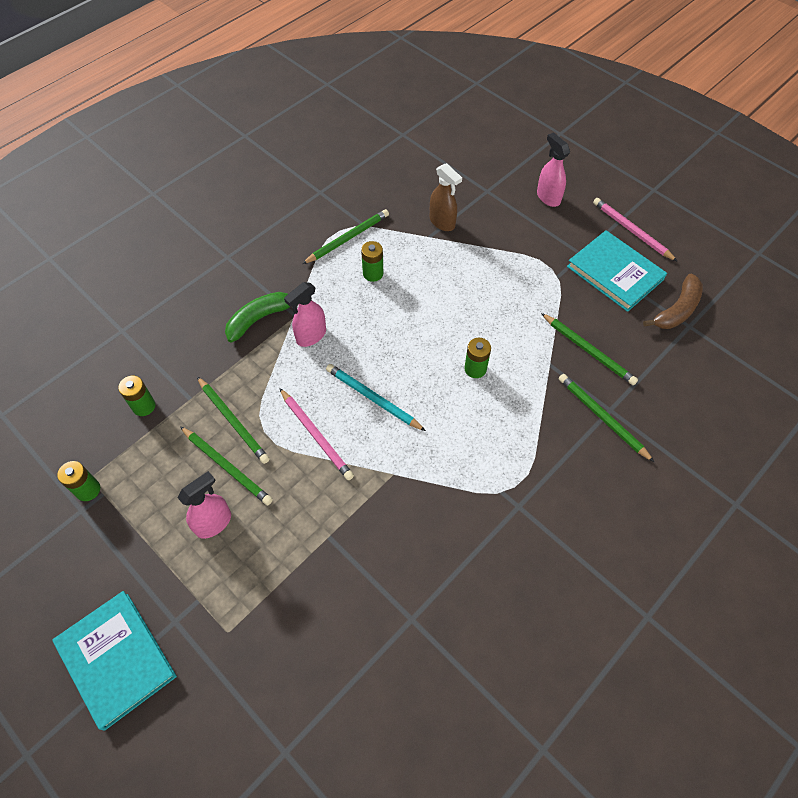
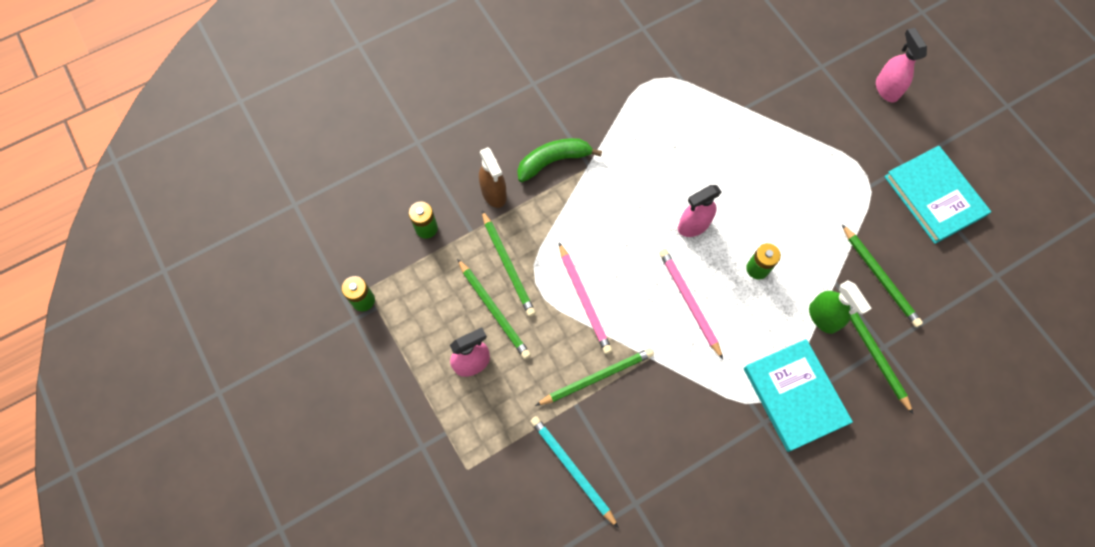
camera: 15 degrees right, 10 degrees up
(116, 659) = (366, 467): turquoise book -> turquoise book (795, 395)
(311, 336) = (600, 192): pink spray bottle -> pink spray bottle (693, 225)
(347, 238) = (660, 90): green pencil -> green pencil (596, 377)
(373, 273) = (677, 137): green battery -> none
(373, 399) = (647, 275): turquoise pencil -> turquoise pencil (572, 470)
(442, 222) = (764, 93): brown spray bottle -> brown spray bottle (494, 193)
(547, 397) = (823, 317): none -> green spray bottle
(631, 231) = (967, 151): pink pencil -> pink pencil (689, 302)
(677, 310) = (989, 255): brown banana -> none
————————
- Task to carry out -
Find the word "brown" in the entries, and copy every line it shows up in.

- Output of the exercise -
(442, 222) = (764, 93): brown spray bottle -> brown spray bottle (494, 193)
(677, 310) = (989, 255): brown banana -> none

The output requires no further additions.